About this exercise:
Extract every entry word for word. Skip the pictures.
START Records for the task
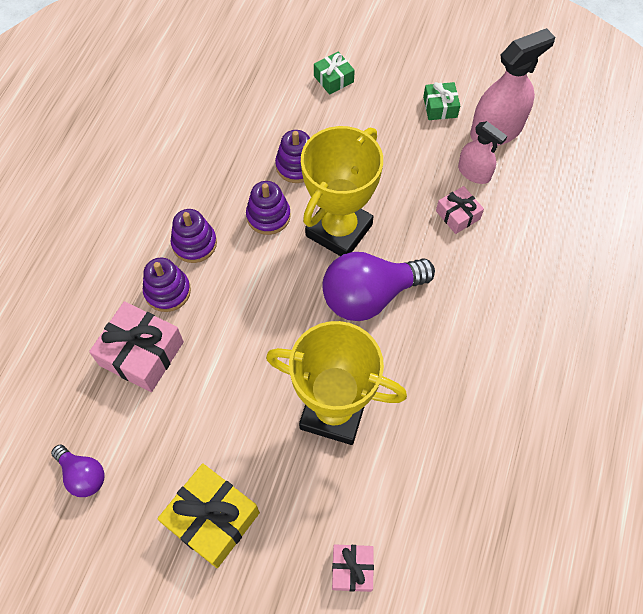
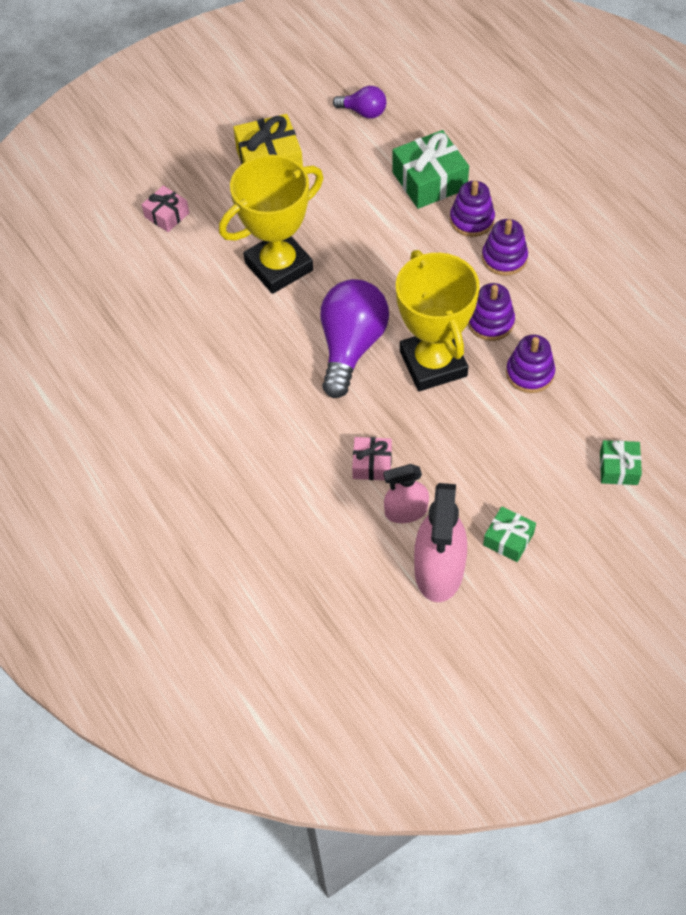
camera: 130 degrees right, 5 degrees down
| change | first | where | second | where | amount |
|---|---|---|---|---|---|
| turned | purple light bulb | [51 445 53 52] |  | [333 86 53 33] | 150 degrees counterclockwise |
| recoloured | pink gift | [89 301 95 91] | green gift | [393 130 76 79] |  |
END Records for the task
Written answer:
camera: 130 degrees right, 5 degrees down
| change | first | where | second | where | amount |
|---|---|---|---|---|---|
| turned | purple light bulb | [51 445 53 52] |  | [333 86 53 33] | 150 degrees counterclockwise |
| recoloured | pink gift | [89 301 95 91] | green gift | [393 130 76 79] |  |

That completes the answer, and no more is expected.